→ **TASK TO CARRY OUT**
Make an exact copy of the data below, leaving out every picture.

→ **DATA BELOW**
BEGIN

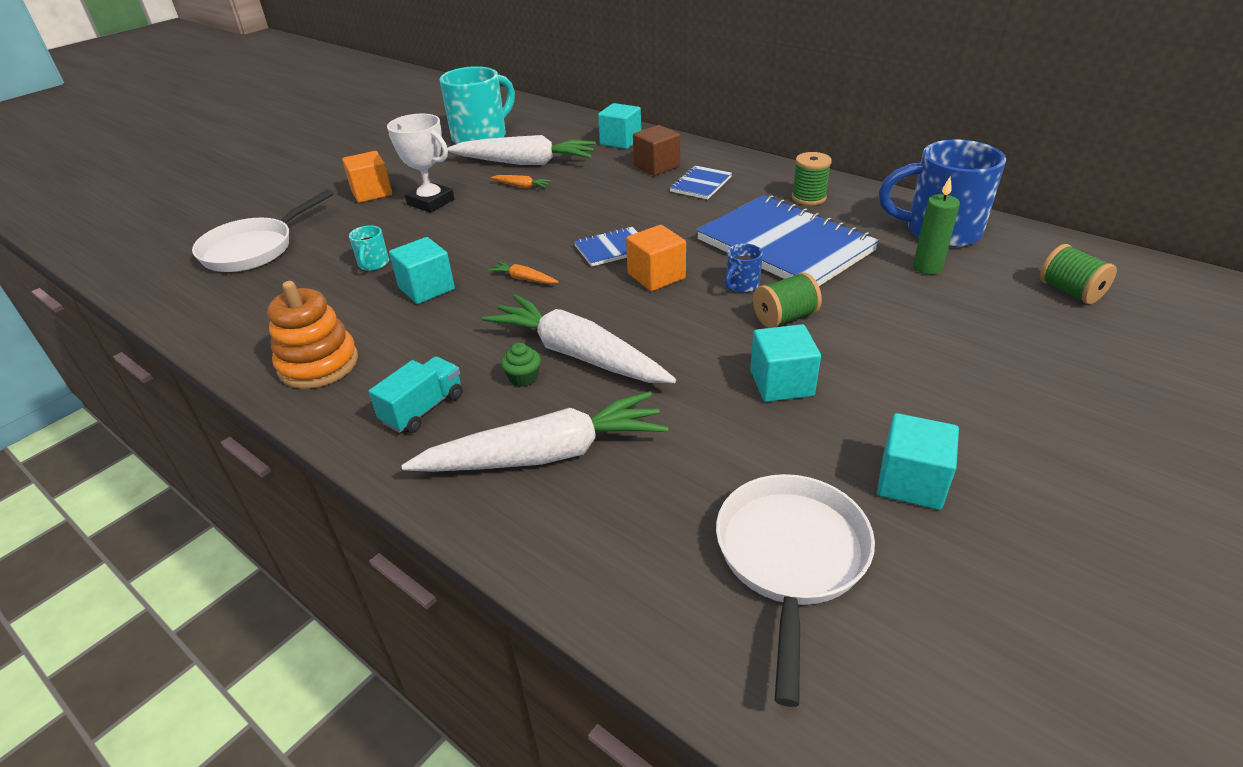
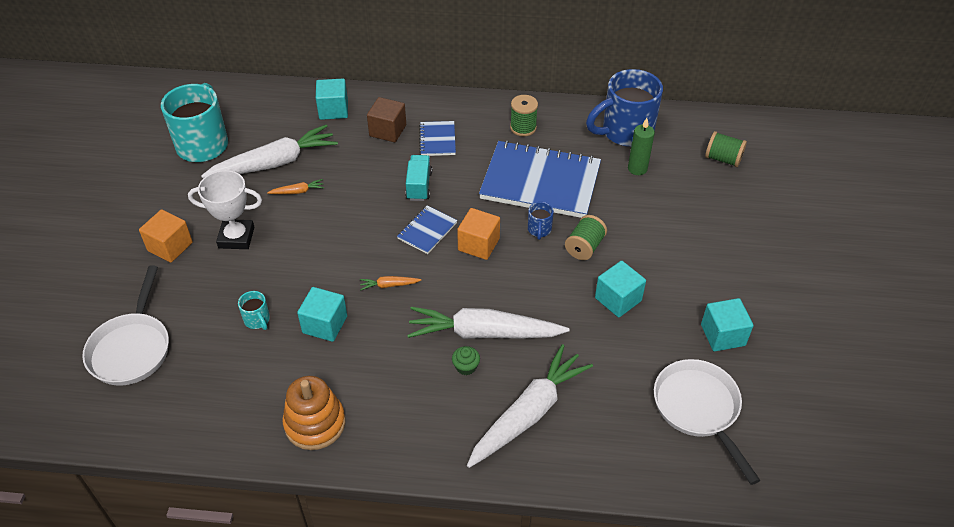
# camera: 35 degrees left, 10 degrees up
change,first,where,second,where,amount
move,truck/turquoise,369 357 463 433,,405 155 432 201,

END

→ **PROBLEM SOLUTION**
# camera: 35 degrees left, 10 degrees up
change,first,where,second,where,amount
move,truck/turquoise,369 357 463 433,,405 155 432 201,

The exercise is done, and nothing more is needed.